Data supplied START
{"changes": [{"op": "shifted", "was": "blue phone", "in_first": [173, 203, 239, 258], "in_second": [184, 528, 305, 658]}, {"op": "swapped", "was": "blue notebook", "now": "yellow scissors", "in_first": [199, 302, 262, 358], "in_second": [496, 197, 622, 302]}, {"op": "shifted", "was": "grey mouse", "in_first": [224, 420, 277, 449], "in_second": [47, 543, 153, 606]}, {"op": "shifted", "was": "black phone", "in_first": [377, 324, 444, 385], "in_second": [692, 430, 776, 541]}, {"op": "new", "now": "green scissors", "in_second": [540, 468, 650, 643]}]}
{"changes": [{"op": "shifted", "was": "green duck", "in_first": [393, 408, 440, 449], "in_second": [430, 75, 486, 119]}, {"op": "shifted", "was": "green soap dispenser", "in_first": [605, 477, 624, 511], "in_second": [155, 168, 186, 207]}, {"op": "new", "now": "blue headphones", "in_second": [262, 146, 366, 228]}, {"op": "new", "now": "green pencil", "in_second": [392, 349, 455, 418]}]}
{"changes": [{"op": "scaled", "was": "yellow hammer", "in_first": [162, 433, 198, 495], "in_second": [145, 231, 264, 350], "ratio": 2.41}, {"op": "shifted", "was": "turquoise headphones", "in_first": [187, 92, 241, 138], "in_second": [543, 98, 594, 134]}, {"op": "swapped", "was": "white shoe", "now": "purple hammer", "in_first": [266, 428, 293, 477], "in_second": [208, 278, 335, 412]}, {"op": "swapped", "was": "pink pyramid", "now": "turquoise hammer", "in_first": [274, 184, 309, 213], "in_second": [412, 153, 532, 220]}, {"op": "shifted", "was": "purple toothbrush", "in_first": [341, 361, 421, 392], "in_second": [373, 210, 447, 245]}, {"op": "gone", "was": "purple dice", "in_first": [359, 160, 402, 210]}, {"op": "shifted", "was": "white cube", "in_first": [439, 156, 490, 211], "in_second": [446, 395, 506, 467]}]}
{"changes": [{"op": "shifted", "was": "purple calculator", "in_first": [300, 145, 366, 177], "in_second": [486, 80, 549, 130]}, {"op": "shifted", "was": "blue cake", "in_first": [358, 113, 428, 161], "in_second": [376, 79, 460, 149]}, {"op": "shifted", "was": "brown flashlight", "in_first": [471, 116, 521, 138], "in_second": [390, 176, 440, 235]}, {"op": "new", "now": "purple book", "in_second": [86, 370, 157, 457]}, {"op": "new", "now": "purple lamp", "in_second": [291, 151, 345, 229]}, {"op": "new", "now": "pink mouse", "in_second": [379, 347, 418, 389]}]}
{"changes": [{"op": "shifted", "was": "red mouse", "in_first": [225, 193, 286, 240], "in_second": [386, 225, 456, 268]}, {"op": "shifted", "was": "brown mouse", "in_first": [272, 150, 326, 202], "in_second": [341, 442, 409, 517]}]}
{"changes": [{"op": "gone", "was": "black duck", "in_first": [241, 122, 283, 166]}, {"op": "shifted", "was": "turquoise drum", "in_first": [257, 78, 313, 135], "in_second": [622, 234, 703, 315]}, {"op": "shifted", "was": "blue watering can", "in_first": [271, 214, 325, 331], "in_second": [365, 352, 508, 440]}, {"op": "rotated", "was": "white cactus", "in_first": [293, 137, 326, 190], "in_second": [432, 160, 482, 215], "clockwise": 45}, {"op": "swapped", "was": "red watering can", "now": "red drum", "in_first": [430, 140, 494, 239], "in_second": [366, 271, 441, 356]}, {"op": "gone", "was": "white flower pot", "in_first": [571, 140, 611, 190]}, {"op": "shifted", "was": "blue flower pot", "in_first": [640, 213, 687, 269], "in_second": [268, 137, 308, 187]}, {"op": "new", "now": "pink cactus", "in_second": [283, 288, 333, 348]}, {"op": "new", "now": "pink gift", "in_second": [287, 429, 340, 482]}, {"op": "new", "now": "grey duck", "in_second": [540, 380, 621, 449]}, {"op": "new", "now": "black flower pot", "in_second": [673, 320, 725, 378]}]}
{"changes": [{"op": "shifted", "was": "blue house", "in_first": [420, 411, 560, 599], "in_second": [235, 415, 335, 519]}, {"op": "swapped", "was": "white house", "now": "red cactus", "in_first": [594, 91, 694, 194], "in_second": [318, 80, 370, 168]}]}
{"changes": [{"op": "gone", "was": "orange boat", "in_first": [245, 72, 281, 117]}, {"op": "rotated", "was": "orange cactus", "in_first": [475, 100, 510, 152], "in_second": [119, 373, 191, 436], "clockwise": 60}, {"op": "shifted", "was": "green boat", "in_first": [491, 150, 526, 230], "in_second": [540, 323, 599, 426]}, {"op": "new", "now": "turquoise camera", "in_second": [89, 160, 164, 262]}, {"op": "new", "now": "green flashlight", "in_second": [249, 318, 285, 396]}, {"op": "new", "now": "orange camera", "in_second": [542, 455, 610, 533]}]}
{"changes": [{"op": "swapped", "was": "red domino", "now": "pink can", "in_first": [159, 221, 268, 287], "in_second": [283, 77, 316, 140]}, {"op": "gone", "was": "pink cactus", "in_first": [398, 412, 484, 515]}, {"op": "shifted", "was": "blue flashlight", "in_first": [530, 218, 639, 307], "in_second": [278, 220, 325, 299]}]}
Data supplied END
Retype the data. Every line must match the original exactly.

• [Completed task]:
{"changes": [{"op": "shifted", "was": "blue phone", "in_first": [173, 203, 239, 258], "in_second": [184, 528, 305, 658]}, {"op": "swapped", "was": "blue notebook", "now": "yellow scissors", "in_first": [199, 302, 262, 358], "in_second": [496, 197, 622, 302]}, {"op": "shifted", "was": "grey mouse", "in_first": [224, 420, 277, 449], "in_second": [47, 543, 153, 606]}, {"op": "shifted", "was": "black phone", "in_first": [377, 324, 444, 385], "in_second": [692, 430, 776, 541]}, {"op": "new", "now": "green scissors", "in_second": [540, 468, 650, 643]}]}
{"changes": [{"op": "shifted", "was": "green duck", "in_first": [393, 408, 440, 449], "in_second": [430, 75, 486, 119]}, {"op": "shifted", "was": "green soap dispenser", "in_first": [605, 477, 624, 511], "in_second": [155, 168, 186, 207]}, {"op": "new", "now": "blue headphones", "in_second": [262, 146, 366, 228]}, {"op": "new", "now": "green pencil", "in_second": [392, 349, 455, 418]}]}
{"changes": [{"op": "scaled", "was": "yellow hammer", "in_first": [162, 433, 198, 495], "in_second": [145, 231, 264, 350], "ratio": 2.41}, {"op": "shifted", "was": "turquoise headphones", "in_first": [187, 92, 241, 138], "in_second": [543, 98, 594, 134]}, {"op": "swapped", "was": "white shoe", "now": "purple hammer", "in_first": [266, 428, 293, 477], "in_second": [208, 278, 335, 412]}, {"op": "swapped", "was": "pink pyramid", "now": "turquoise hammer", "in_first": [274, 184, 309, 213], "in_second": [412, 153, 532, 220]}, {"op": "shifted", "was": "purple toothbrush", "in_first": [341, 361, 421, 392], "in_second": [373, 210, 447, 245]}, {"op": "gone", "was": "purple dice", "in_first": [359, 160, 402, 210]}, {"op": "shifted", "was": "white cube", "in_first": [439, 156, 490, 211], "in_second": [446, 395, 506, 467]}]}
{"changes": [{"op": "shifted", "was": "purple calculator", "in_first": [300, 145, 366, 177], "in_second": [486, 80, 549, 130]}, {"op": "shifted", "was": "blue cake", "in_first": [358, 113, 428, 161], "in_second": [376, 79, 460, 149]}, {"op": "shifted", "was": "brown flashlight", "in_first": [471, 116, 521, 138], "in_second": [390, 176, 440, 235]}, {"op": "new", "now": "purple book", "in_second": [86, 370, 157, 457]}, {"op": "new", "now": "purple lamp", "in_second": [291, 151, 345, 229]}, {"op": "new", "now": "pink mouse", "in_second": [379, 347, 418, 389]}]}
{"changes": [{"op": "shifted", "was": "red mouse", "in_first": [225, 193, 286, 240], "in_second": [386, 225, 456, 268]}, {"op": "shifted", "was": "brown mouse", "in_first": [272, 150, 326, 202], "in_second": [341, 442, 409, 517]}]}
{"changes": [{"op": "gone", "was": "black duck", "in_first": [241, 122, 283, 166]}, {"op": "shifted", "was": "turquoise drum", "in_first": [257, 78, 313, 135], "in_second": [622, 234, 703, 315]}, {"op": "shifted", "was": "blue watering can", "in_first": [271, 214, 325, 331], "in_second": [365, 352, 508, 440]}, {"op": "rotated", "was": "white cactus", "in_first": [293, 137, 326, 190], "in_second": [432, 160, 482, 215], "clockwise": 45}, {"op": "swapped", "was": "red watering can", "now": "red drum", "in_first": [430, 140, 494, 239], "in_second": [366, 271, 441, 356]}, {"op": "gone", "was": "white flower pot", "in_first": [571, 140, 611, 190]}, {"op": "shifted", "was": "blue flower pot", "in_first": [640, 213, 687, 269], "in_second": [268, 137, 308, 187]}, {"op": "new", "now": "pink cactus", "in_second": [283, 288, 333, 348]}, {"op": "new", "now": "pink gift", "in_second": [287, 429, 340, 482]}, {"op": "new", "now": "grey duck", "in_second": [540, 380, 621, 449]}, {"op": "new", "now": "black flower pot", "in_second": [673, 320, 725, 378]}]}
{"changes": [{"op": "shifted", "was": "blue house", "in_first": [420, 411, 560, 599], "in_second": [235, 415, 335, 519]}, {"op": "swapped", "was": "white house", "now": "red cactus", "in_first": [594, 91, 694, 194], "in_second": [318, 80, 370, 168]}]}
{"changes": [{"op": "gone", "was": "orange boat", "in_first": [245, 72, 281, 117]}, {"op": "rotated", "was": "orange cactus", "in_first": [475, 100, 510, 152], "in_second": [119, 373, 191, 436], "clockwise": 60}, {"op": "shifted", "was": "green boat", "in_first": [491, 150, 526, 230], "in_second": [540, 323, 599, 426]}, {"op": "new", "now": "turquoise camera", "in_second": [89, 160, 164, 262]}, {"op": "new", "now": "green flashlight", "in_second": [249, 318, 285, 396]}, {"op": "new", "now": "orange camera", "in_second": [542, 455, 610, 533]}]}
{"changes": [{"op": "swapped", "was": "red domino", "now": "pink can", "in_first": [159, 221, 268, 287], "in_second": [283, 77, 316, 140]}, {"op": "gone", "was": "pink cactus", "in_first": [398, 412, 484, 515]}, {"op": "shifted", "was": "blue flashlight", "in_first": [530, 218, 639, 307], "in_second": [278, 220, 325, 299]}]}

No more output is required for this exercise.